GOAL OF THE EXERCISE:
Emit the exact text of every line from the line with "Find anything that" to the line with "Return results in", both ends included. No other output is expected.

Dataset records:
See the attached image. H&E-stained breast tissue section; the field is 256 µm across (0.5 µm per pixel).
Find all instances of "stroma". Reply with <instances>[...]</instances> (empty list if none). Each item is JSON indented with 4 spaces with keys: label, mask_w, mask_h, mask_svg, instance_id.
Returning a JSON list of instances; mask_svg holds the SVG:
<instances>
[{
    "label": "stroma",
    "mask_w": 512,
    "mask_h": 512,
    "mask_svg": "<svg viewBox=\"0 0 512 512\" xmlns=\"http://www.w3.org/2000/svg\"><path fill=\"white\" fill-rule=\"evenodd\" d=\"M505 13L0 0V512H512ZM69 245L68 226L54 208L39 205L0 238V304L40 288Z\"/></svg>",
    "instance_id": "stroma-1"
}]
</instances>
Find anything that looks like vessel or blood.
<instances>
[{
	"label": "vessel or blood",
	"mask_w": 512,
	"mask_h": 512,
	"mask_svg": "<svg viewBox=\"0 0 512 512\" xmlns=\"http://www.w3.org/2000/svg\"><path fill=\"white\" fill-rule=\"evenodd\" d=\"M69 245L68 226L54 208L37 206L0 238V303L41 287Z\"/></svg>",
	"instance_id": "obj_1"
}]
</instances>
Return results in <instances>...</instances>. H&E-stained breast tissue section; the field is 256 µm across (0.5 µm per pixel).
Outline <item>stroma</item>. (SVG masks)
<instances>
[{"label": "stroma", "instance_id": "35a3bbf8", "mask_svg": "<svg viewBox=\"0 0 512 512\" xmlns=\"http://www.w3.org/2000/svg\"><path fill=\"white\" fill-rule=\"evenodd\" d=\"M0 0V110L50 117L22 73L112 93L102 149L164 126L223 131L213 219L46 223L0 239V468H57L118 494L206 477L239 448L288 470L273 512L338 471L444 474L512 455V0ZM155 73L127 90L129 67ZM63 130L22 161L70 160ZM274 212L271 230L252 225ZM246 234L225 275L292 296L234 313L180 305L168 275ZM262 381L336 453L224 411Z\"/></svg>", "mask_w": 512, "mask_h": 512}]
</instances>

RESPONSE:
Find anything that looks like vessel or blood.
<instances>
[{
	"label": "vessel or blood",
	"mask_w": 512,
	"mask_h": 512,
	"mask_svg": "<svg viewBox=\"0 0 512 512\" xmlns=\"http://www.w3.org/2000/svg\"><path fill=\"white\" fill-rule=\"evenodd\" d=\"M69 245L68 226L54 208L37 206L0 238V303L41 287Z\"/></svg>",
	"instance_id": "obj_1"
}]
</instances>
Return results in <instances>...</instances>. H&E-stained breast tissue section; the field is 256 µm across (0.5 µm per pixel).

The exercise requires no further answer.